> _DATA PROVIDED_:

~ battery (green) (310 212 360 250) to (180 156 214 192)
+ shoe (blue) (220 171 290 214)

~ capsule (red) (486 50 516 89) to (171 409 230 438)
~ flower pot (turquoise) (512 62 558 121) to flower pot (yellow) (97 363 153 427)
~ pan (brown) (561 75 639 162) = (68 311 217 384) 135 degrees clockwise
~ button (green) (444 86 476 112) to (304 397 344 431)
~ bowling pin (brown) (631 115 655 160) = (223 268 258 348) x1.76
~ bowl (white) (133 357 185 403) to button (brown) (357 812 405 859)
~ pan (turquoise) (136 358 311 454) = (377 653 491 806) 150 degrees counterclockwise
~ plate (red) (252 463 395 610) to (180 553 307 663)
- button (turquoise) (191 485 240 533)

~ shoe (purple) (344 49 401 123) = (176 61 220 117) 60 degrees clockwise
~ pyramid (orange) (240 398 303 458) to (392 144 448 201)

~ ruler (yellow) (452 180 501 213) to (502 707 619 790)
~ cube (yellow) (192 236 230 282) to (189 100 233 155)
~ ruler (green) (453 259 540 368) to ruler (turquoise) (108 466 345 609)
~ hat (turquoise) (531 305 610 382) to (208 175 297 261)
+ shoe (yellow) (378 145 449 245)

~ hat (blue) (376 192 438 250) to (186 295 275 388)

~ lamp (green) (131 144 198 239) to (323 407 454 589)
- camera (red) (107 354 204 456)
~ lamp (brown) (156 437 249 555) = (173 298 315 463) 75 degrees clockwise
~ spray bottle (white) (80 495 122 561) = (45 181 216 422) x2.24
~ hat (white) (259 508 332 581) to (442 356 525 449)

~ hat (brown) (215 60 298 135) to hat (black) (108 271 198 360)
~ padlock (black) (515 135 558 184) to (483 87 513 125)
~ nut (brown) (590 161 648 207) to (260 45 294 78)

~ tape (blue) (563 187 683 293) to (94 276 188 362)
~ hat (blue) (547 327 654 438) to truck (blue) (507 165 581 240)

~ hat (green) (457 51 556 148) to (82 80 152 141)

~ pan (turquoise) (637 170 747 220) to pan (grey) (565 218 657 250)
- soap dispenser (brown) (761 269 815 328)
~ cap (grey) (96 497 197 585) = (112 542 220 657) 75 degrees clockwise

> _TASK REQUIREMENTS_: Search the listing above for the string "shoe" and copy each line that has it.

> _RESPONSE_:
+ shoe (blue) (220 171 290 214)
~ shoe (purple) (344 49 401 123) = (176 61 220 117) 60 degrees clockwise
+ shoe (yellow) (378 145 449 245)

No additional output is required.